> [INPUT MATERIAL]

──────────────────────────────

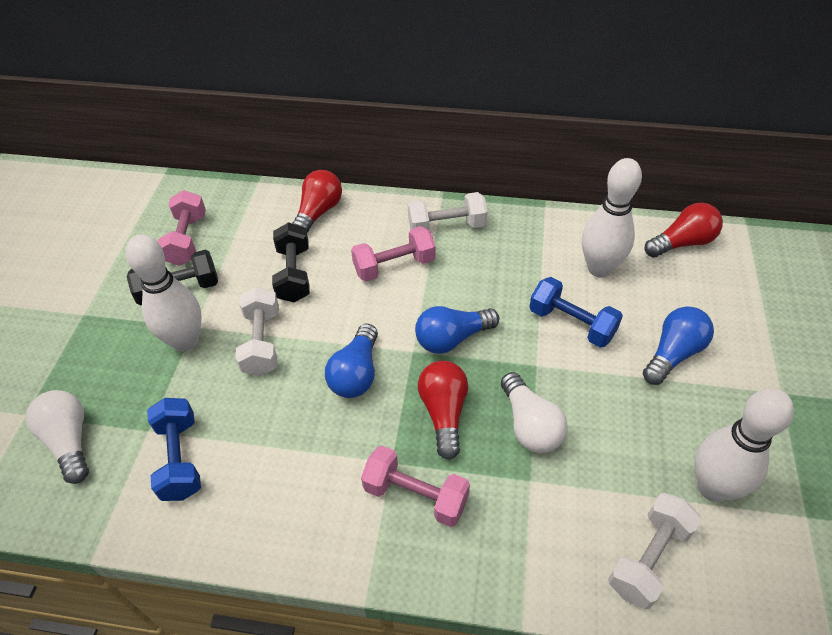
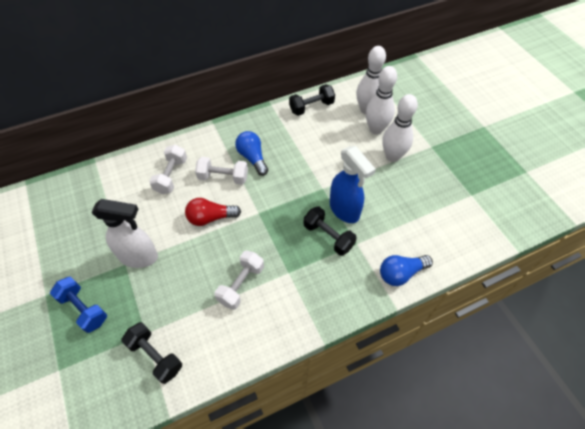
black dumbbell: 2 -> 3
blue dumbbell: 2 -> 1
blue light bulb: 3 -> 2
blue spray bottle: 0 -> 1
pink dumbbell: 3 -> 0
red light bulb: 3 -> 1
white light bulb: 2 -> 0
white spray bottle: 0 -> 1

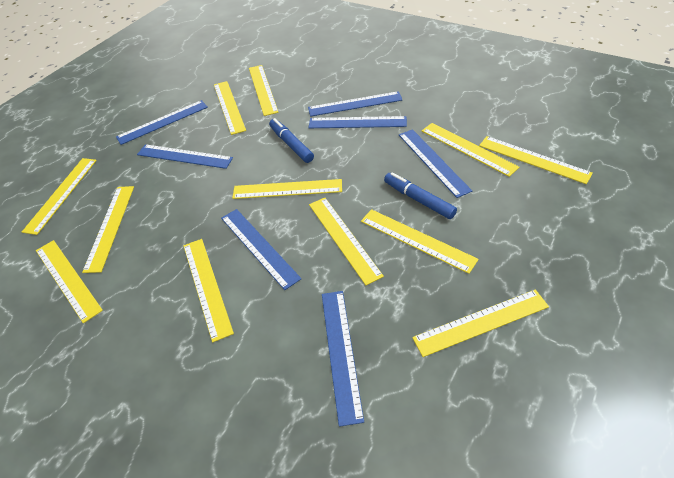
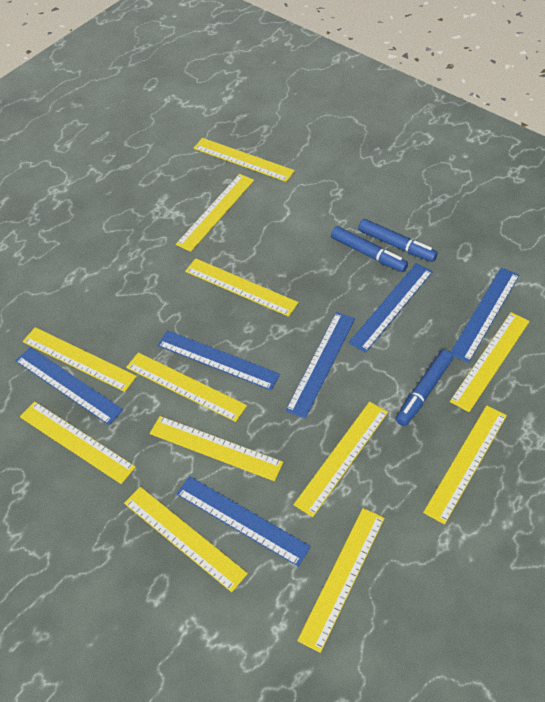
blue marker: 2 -> 3
blue ruler: 7 -> 6

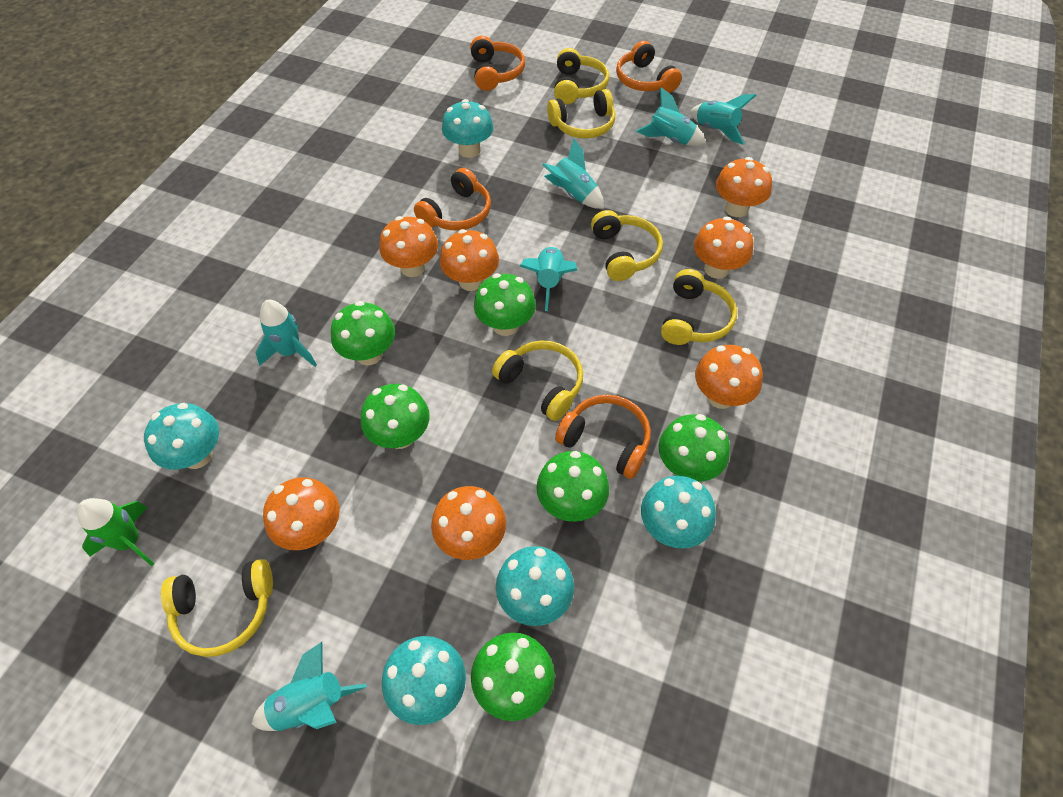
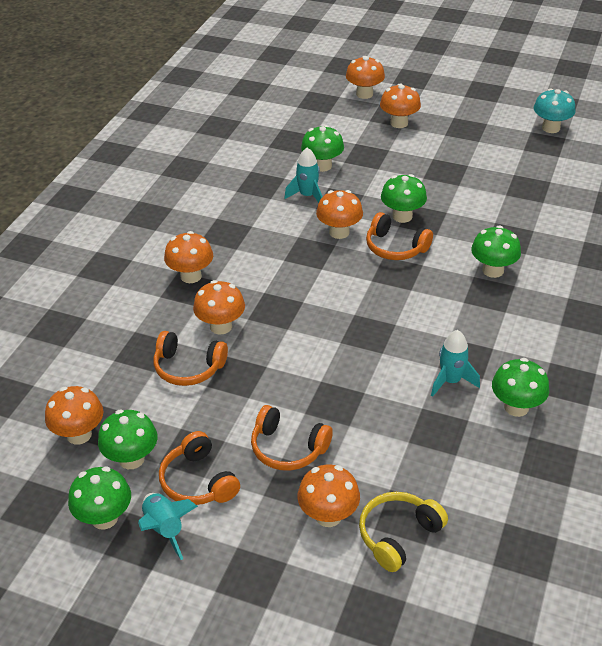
green rocket: 1 -> 0
turquoise mushroom: 5 -> 1
turquoise rocket: 6 -> 3
yellow headphones: 6 -> 1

──────────────────────────────

> [YOUR ASSIGNMENT] Return each record above as it stands. Pictures stay out.

> [RESPONSE TO THE EXERCISE]
black dumbbell: 2 -> 3
blue dumbbell: 2 -> 1
blue light bulb: 3 -> 2
blue spray bottle: 0 -> 1
pink dumbbell: 3 -> 0
red light bulb: 3 -> 1
white light bulb: 2 -> 0
white spray bottle: 0 -> 1

blue marker: 2 -> 3
blue ruler: 7 -> 6

green rocket: 1 -> 0
turquoise mushroom: 5 -> 1
turquoise rocket: 6 -> 3
yellow headphones: 6 -> 1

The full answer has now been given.